== The input ==

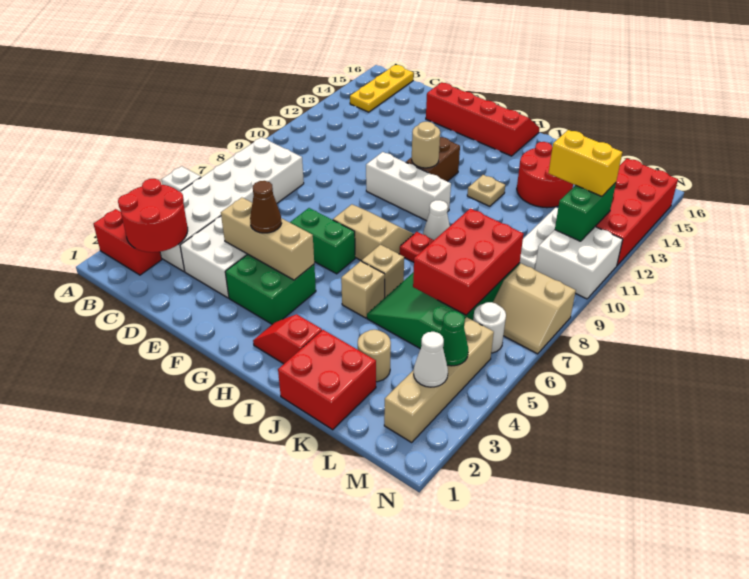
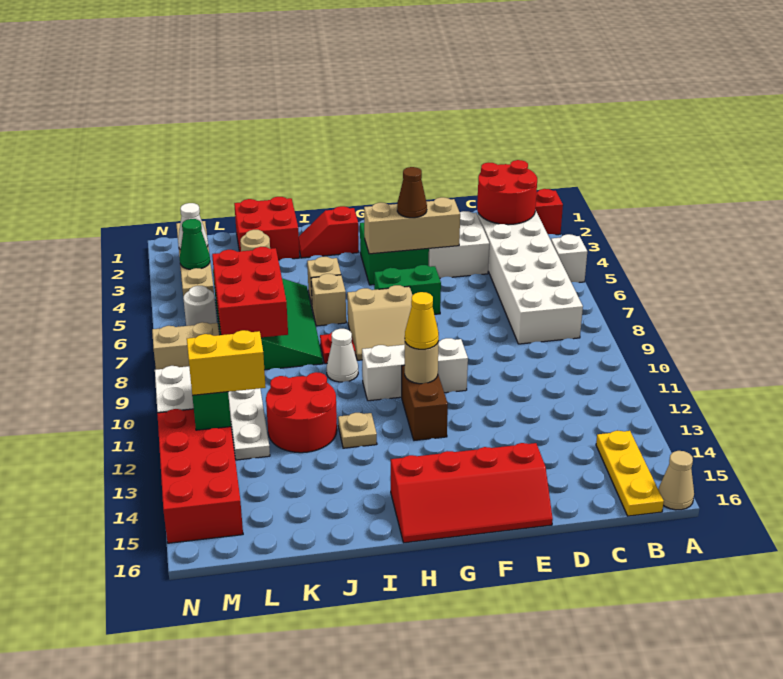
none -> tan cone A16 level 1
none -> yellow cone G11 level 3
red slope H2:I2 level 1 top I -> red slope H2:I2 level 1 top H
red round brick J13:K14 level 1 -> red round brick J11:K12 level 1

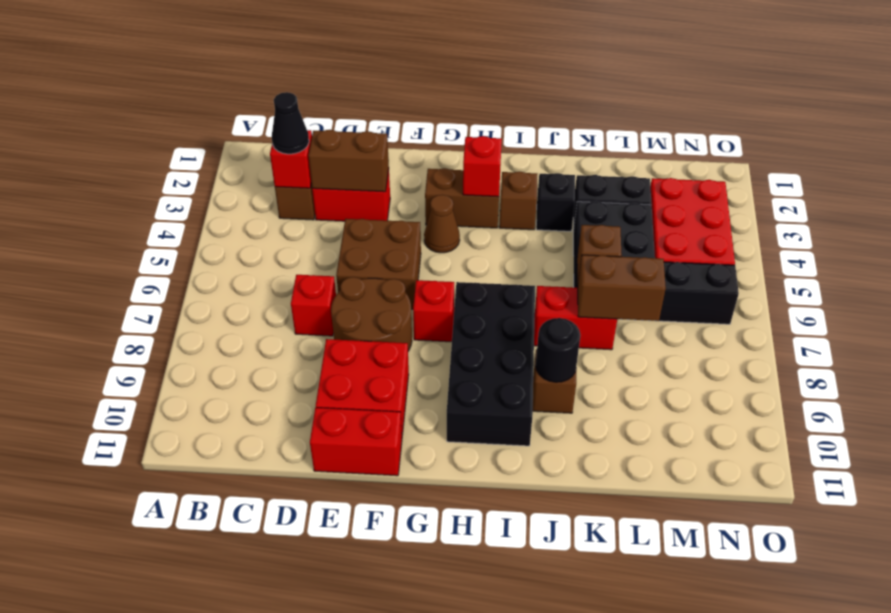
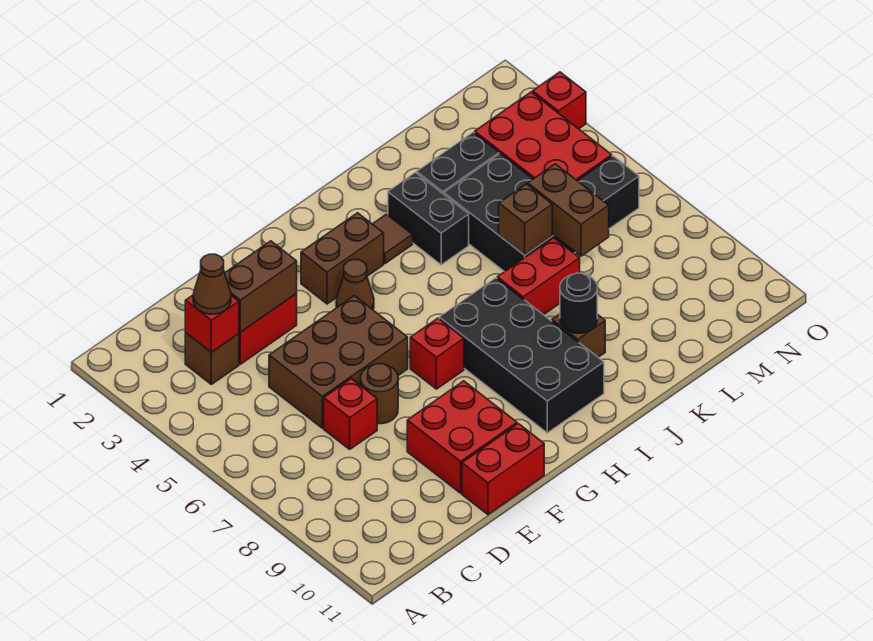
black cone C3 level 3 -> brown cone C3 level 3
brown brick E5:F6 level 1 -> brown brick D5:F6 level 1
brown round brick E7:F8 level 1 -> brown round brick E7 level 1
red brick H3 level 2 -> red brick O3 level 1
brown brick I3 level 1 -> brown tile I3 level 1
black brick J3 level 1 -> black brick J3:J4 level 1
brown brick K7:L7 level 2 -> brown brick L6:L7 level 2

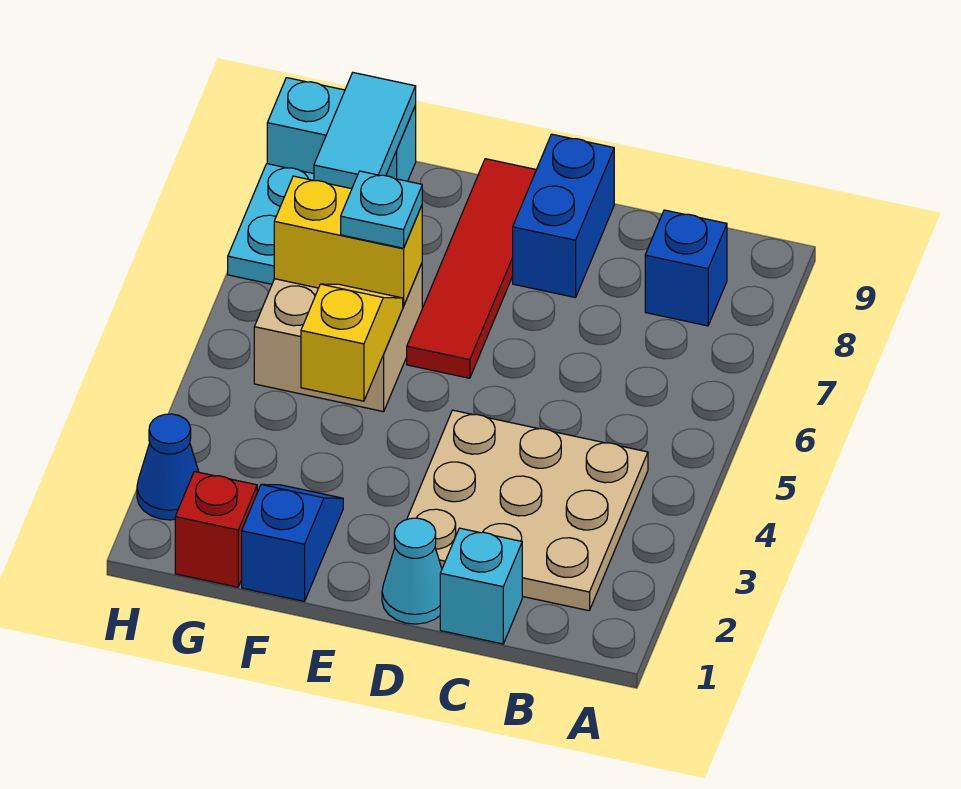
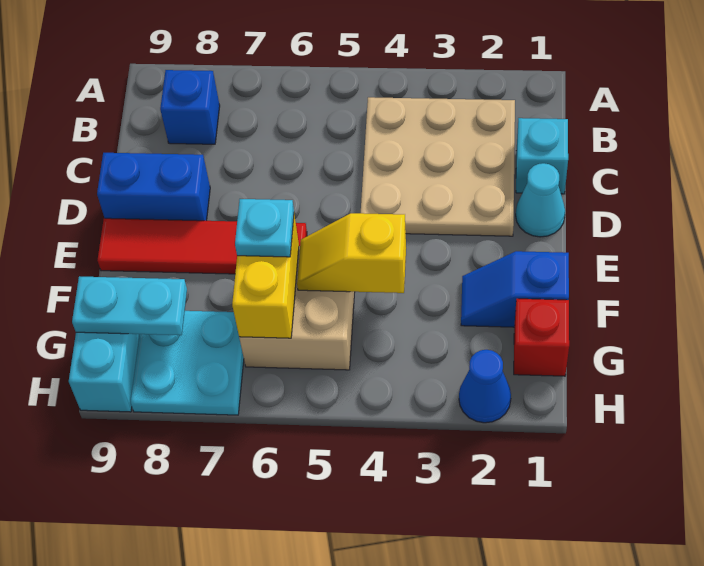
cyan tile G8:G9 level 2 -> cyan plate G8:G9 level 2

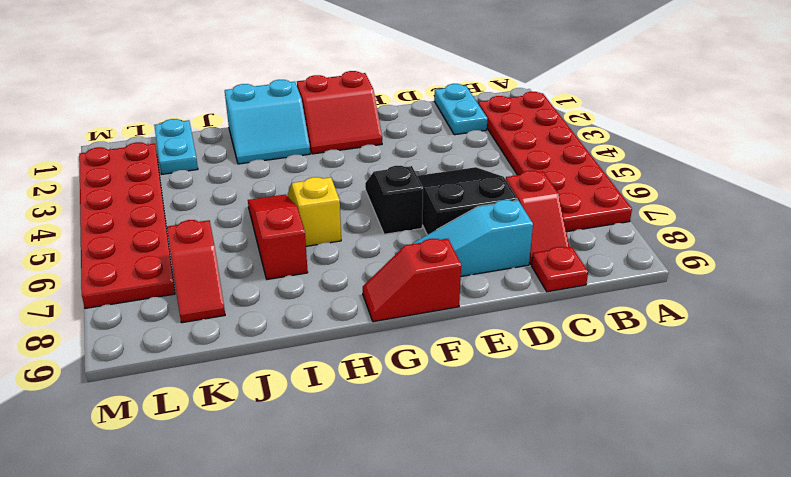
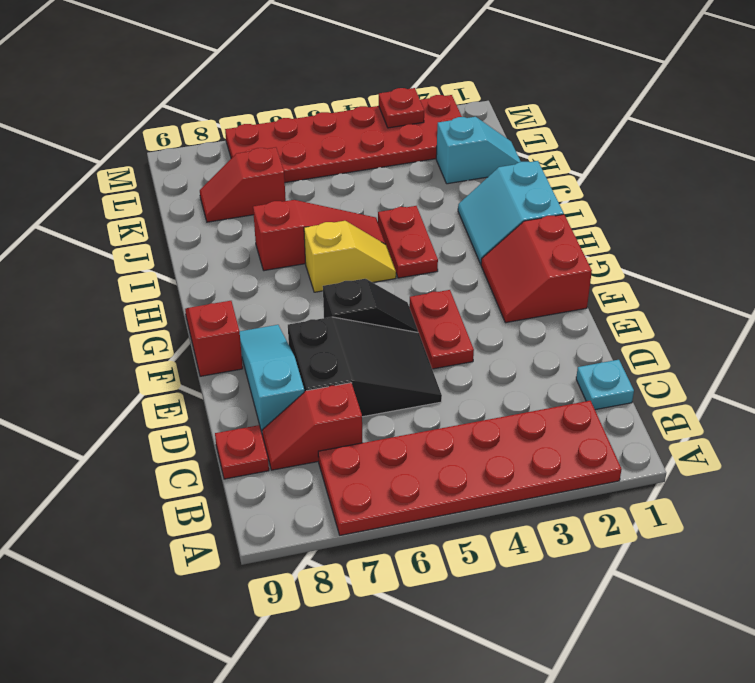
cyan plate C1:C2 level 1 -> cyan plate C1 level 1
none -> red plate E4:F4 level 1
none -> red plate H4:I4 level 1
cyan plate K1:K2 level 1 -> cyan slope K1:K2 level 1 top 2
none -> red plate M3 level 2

===

## Work order
From the line containing "cyan plate C1:C2" down to the last line of the records above, print every line exactly, with both ends kept.

## Response
cyan plate C1:C2 level 1 -> cyan plate C1 level 1
none -> red plate E4:F4 level 1
none -> red plate H4:I4 level 1
cyan plate K1:K2 level 1 -> cyan slope K1:K2 level 1 top 2
none -> red plate M3 level 2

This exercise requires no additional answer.